Begin at the line that contains "SW1: switch (D1, GND) -> button (D1, GND)" and reproduce it along with every line after it to the end of the listing; skip any pictures.

RECORDS PROVIDED>
────────

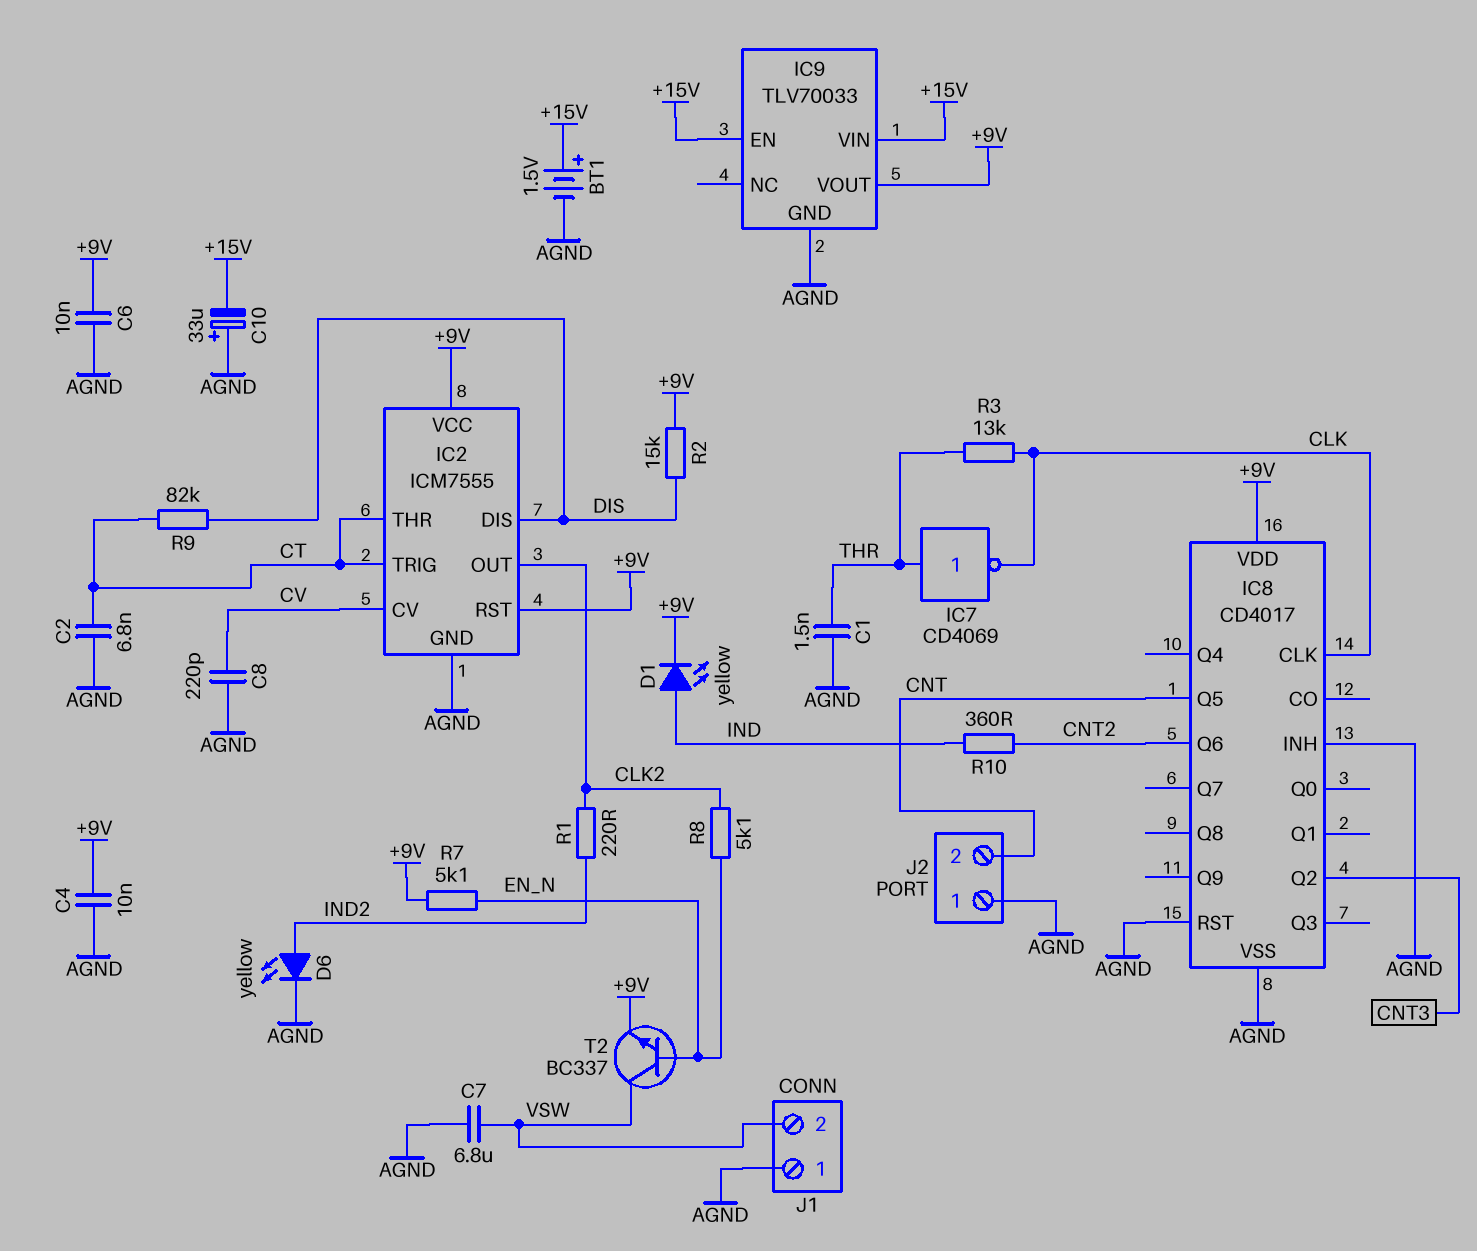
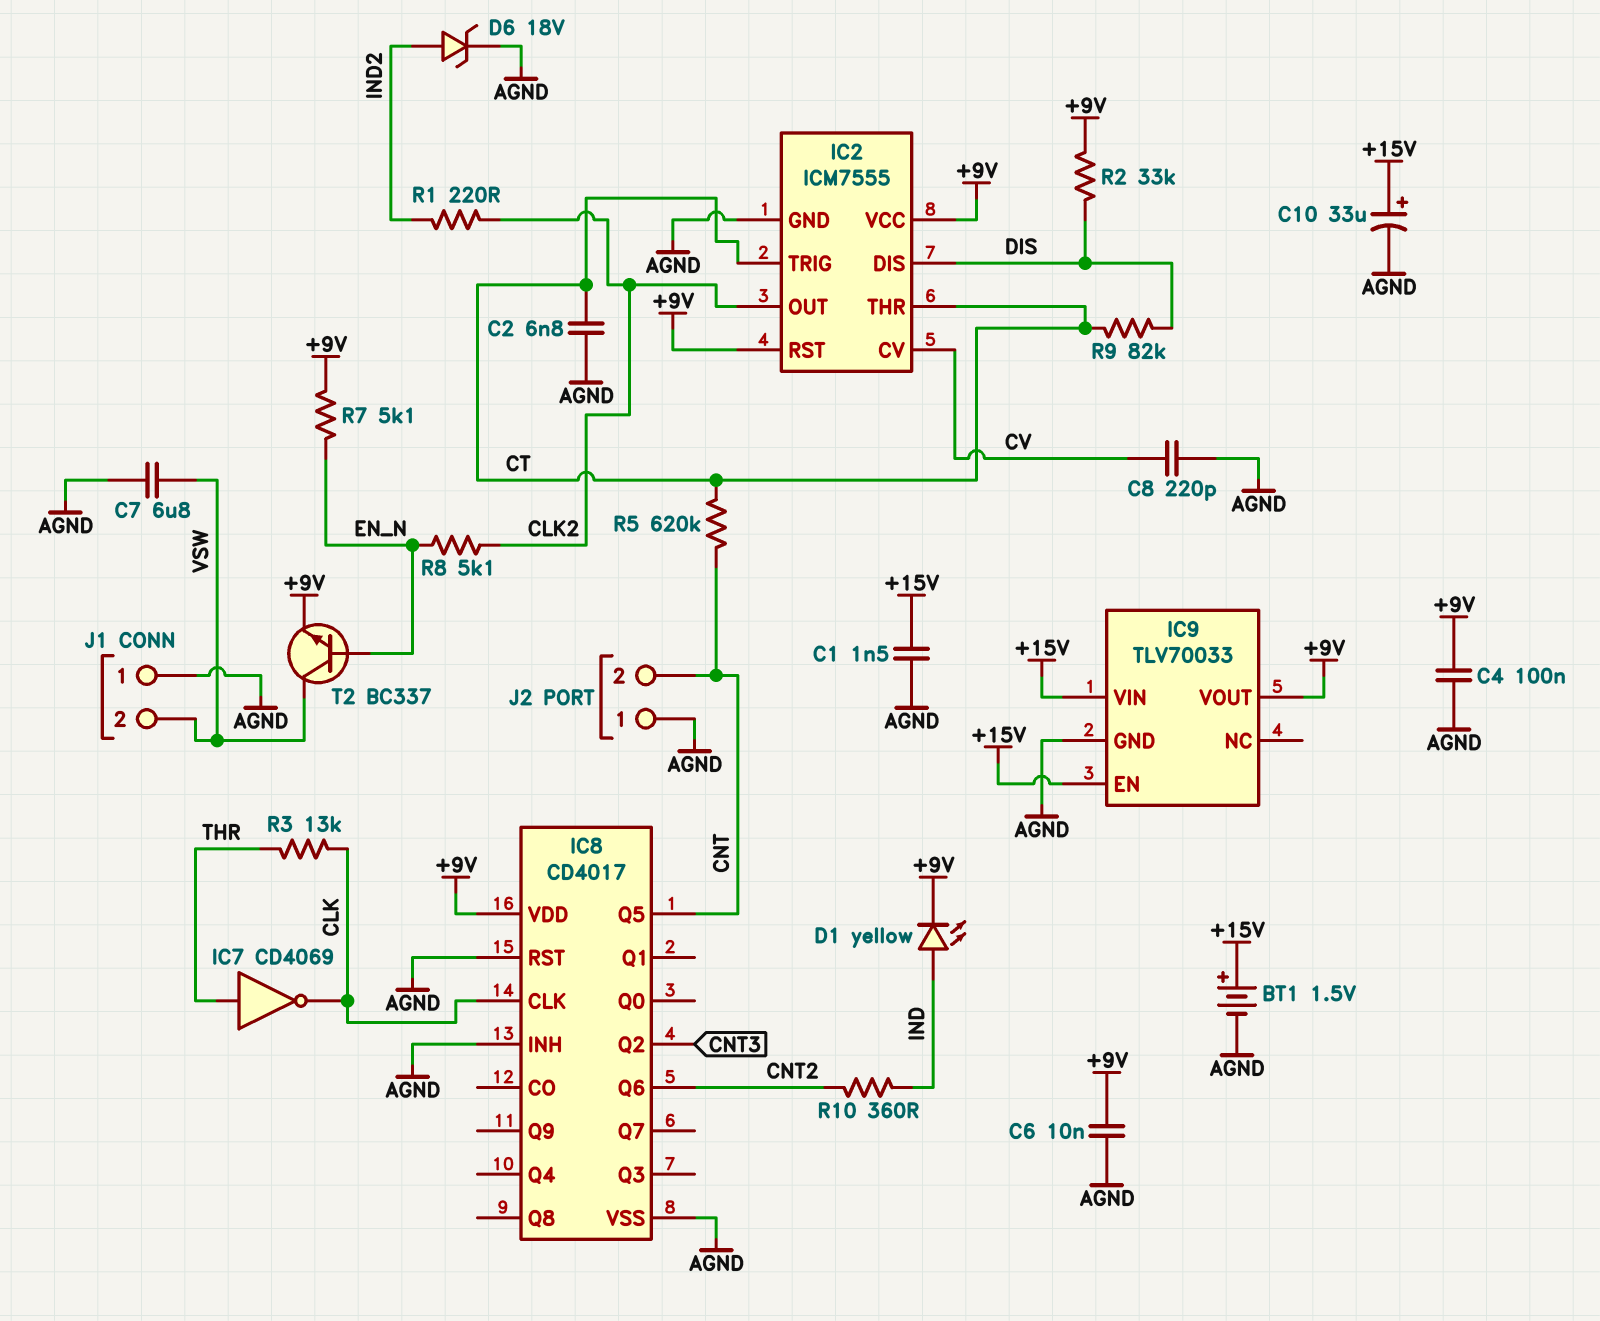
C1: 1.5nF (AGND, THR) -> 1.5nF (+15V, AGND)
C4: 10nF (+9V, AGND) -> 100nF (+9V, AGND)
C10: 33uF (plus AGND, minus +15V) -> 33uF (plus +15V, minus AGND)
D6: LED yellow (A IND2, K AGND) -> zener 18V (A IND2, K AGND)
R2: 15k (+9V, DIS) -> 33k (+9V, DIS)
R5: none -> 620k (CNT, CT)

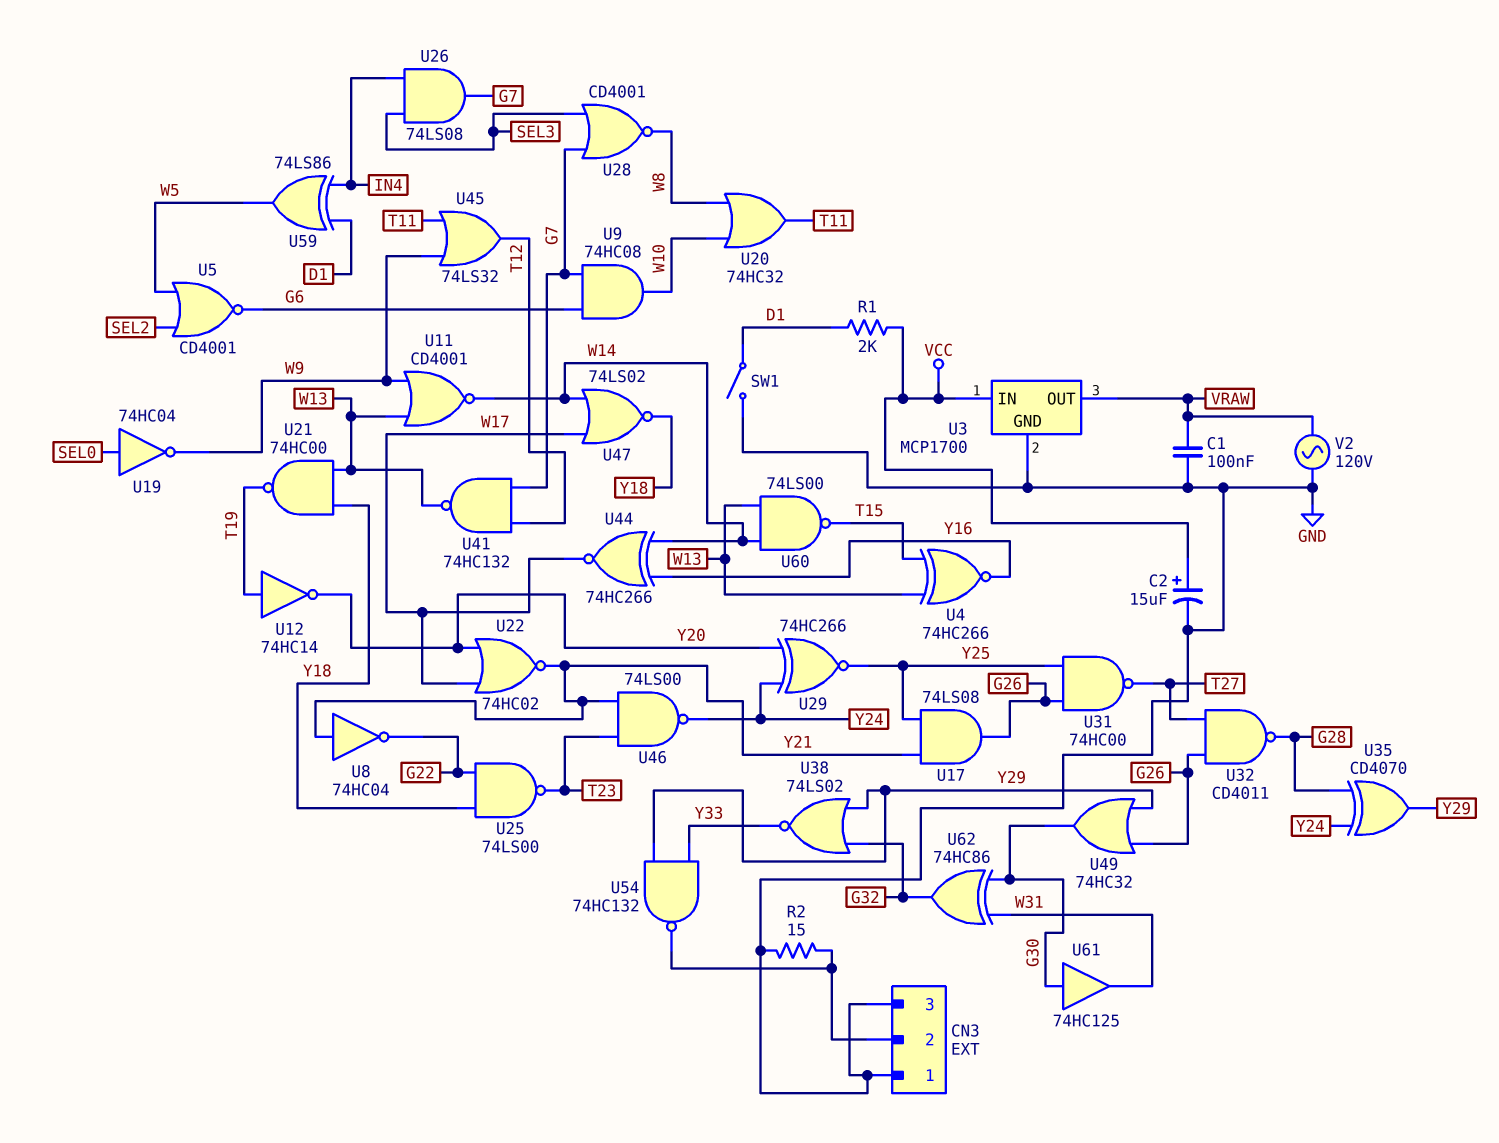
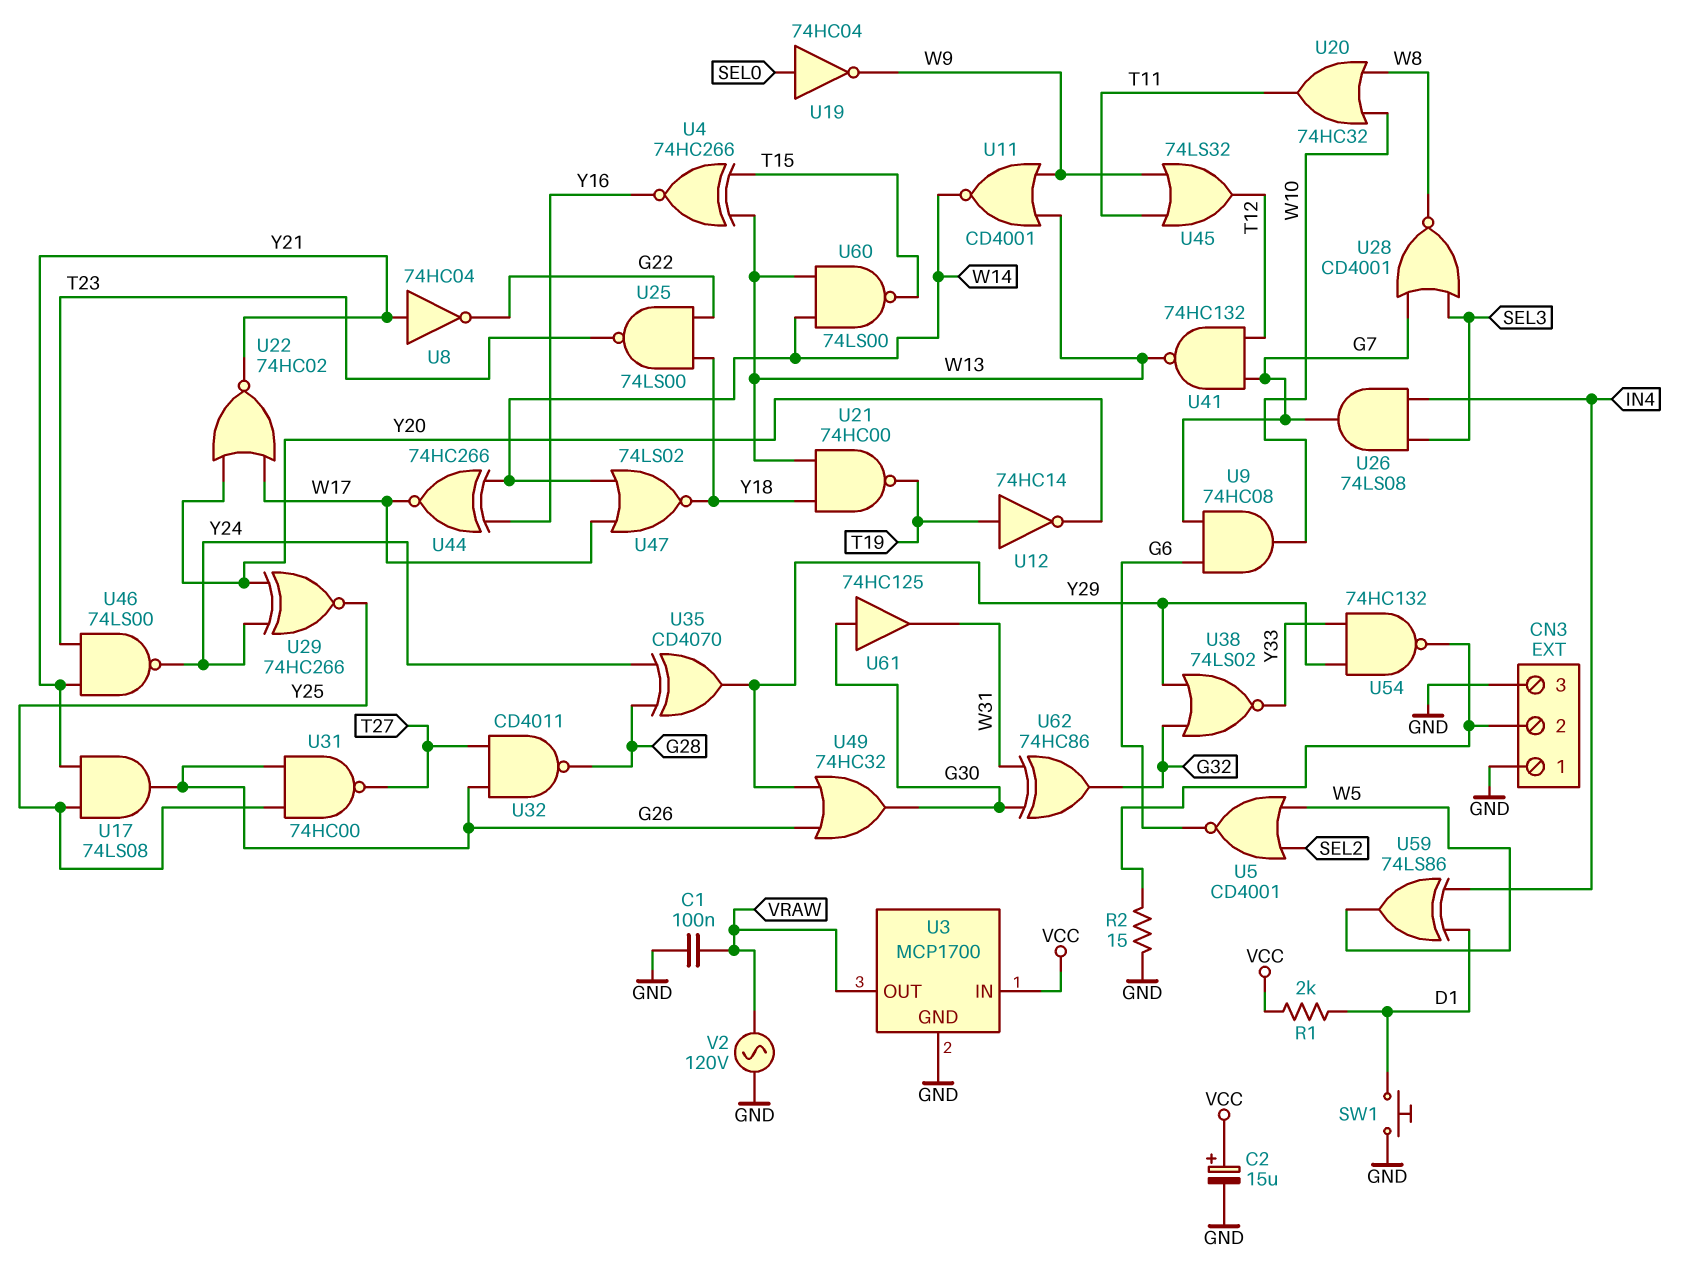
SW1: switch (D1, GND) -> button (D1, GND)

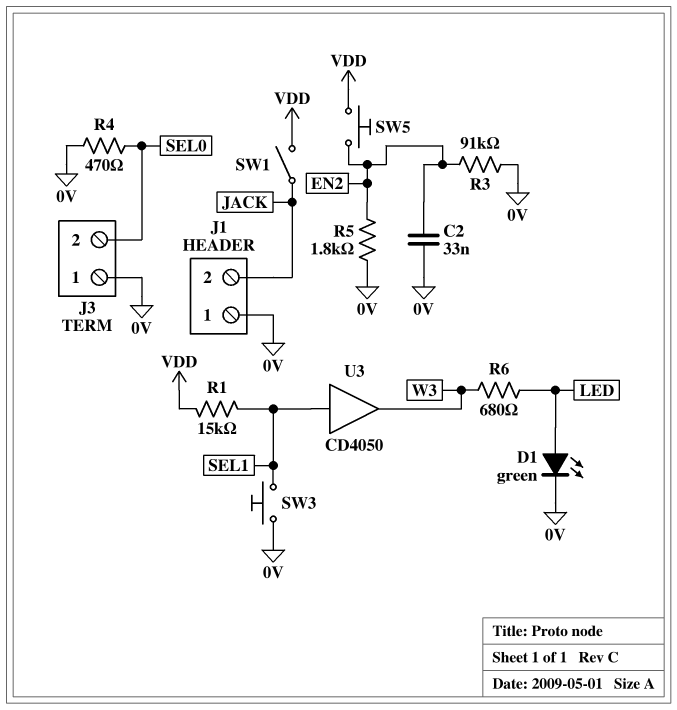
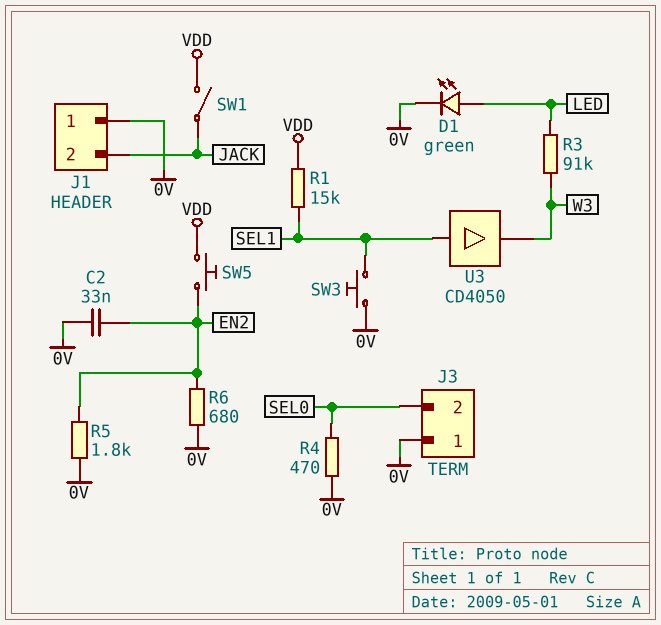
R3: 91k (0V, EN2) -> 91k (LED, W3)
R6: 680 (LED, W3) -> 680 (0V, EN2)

────────

TASK ANSWER>
SW1: switch (D1, GND) -> button (D1, GND)

R3: 91k (0V, EN2) -> 91k (LED, W3)
R6: 680 (LED, W3) -> 680 (0V, EN2)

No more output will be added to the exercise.